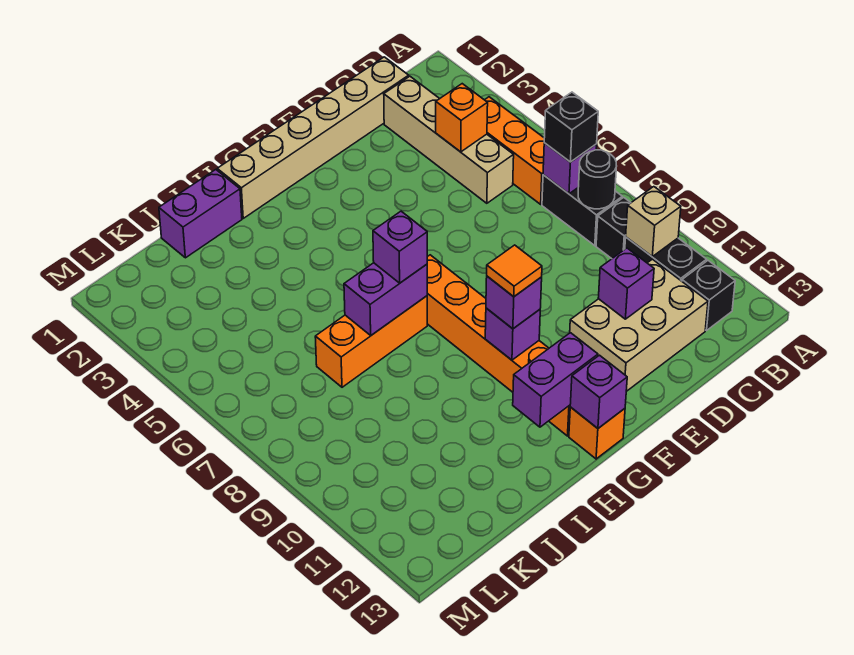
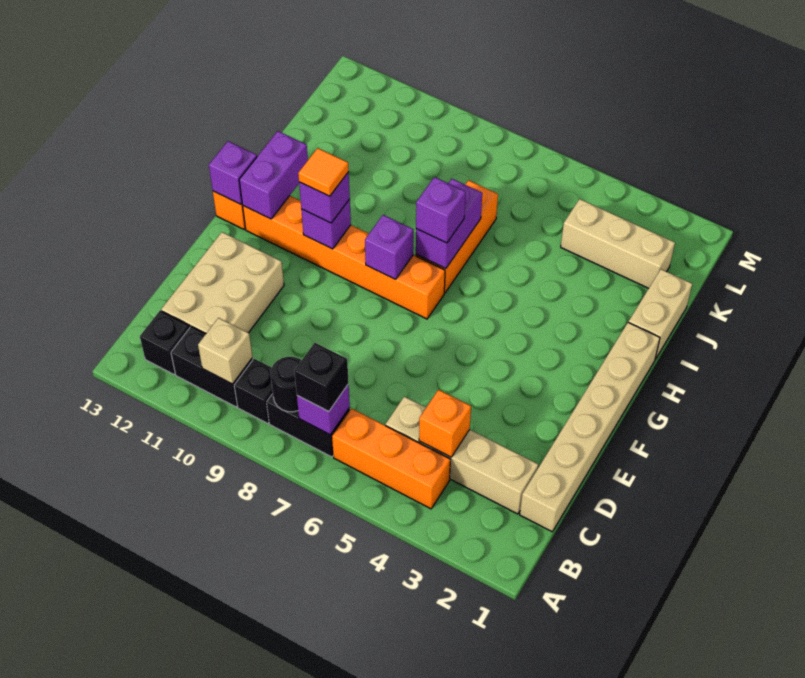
purple brick D11 level 2 -> purple brick G8 level 2
purple brick I1:J1 level 1 -> tan brick I1:J1 level 1
none -> tan brick K2:K4 level 1

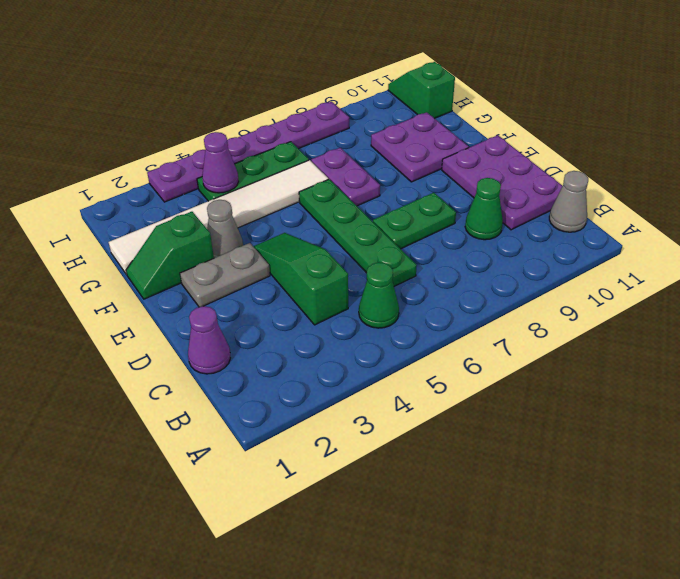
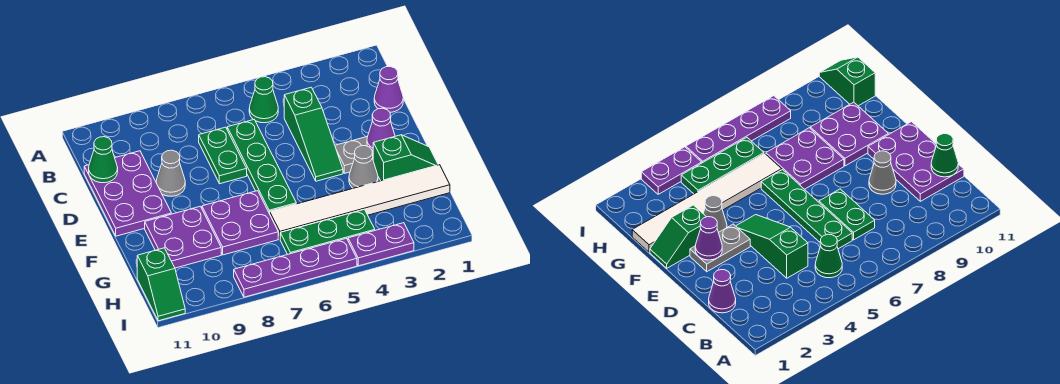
grey cone B11 level 1 -> grey cone D9 level 1
green cone C9 level 1 -> green cone C11 level 2
green plate D7:D8 level 1 -> green plate C7:D7 level 1
purple plate F7:G7 level 1 -> purple plate F7:G8 level 1
purple cone H4 level 2 -> purple cone E2 level 2

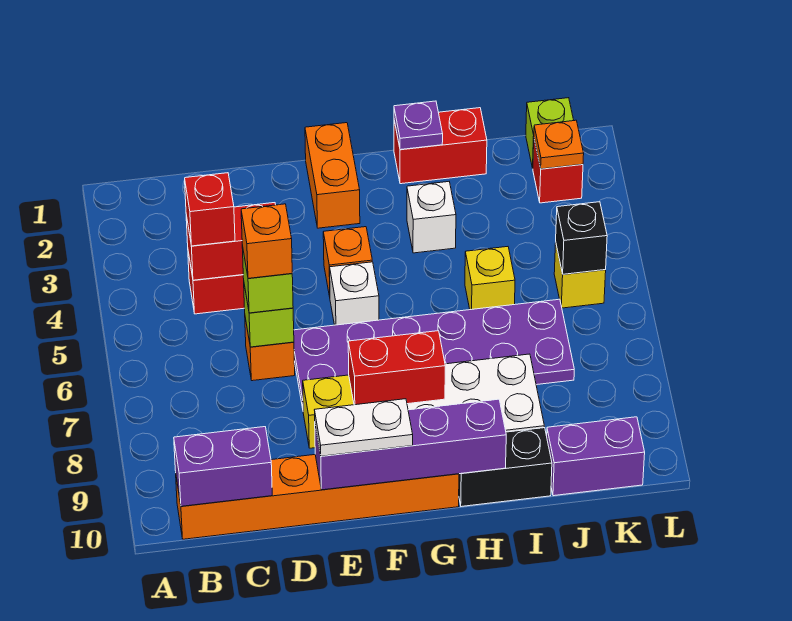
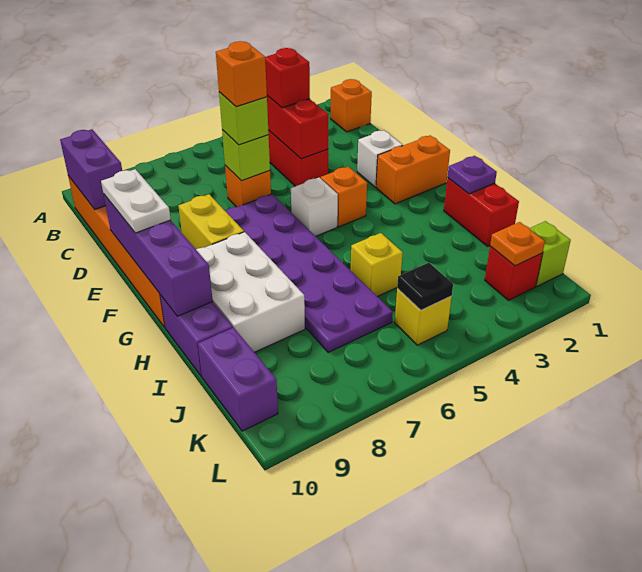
none -> orange brick B1 level 1
red brick F8:G8 level 2 -> none
white brick H3 level 1 -> white brick E2 level 1
black brick H10:I10 level 1 -> purple brick H10:I10 level 1
black brick K5 level 2 -> black plate K5 level 2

__TASK PROMPT__: Reproduce each record from above exactly; pictures do not belong in the copy.

__EXERCISE OUTPUT__:
purple brick D11 level 2 -> purple brick G8 level 2
purple brick I1:J1 level 1 -> tan brick I1:J1 level 1
none -> tan brick K2:K4 level 1

grey cone B11 level 1 -> grey cone D9 level 1
green cone C9 level 1 -> green cone C11 level 2
green plate D7:D8 level 1 -> green plate C7:D7 level 1
purple plate F7:G7 level 1 -> purple plate F7:G8 level 1
purple cone H4 level 2 -> purple cone E2 level 2

none -> orange brick B1 level 1
red brick F8:G8 level 2 -> none
white brick H3 level 1 -> white brick E2 level 1
black brick H10:I10 level 1 -> purple brick H10:I10 level 1
black brick K5 level 2 -> black plate K5 level 2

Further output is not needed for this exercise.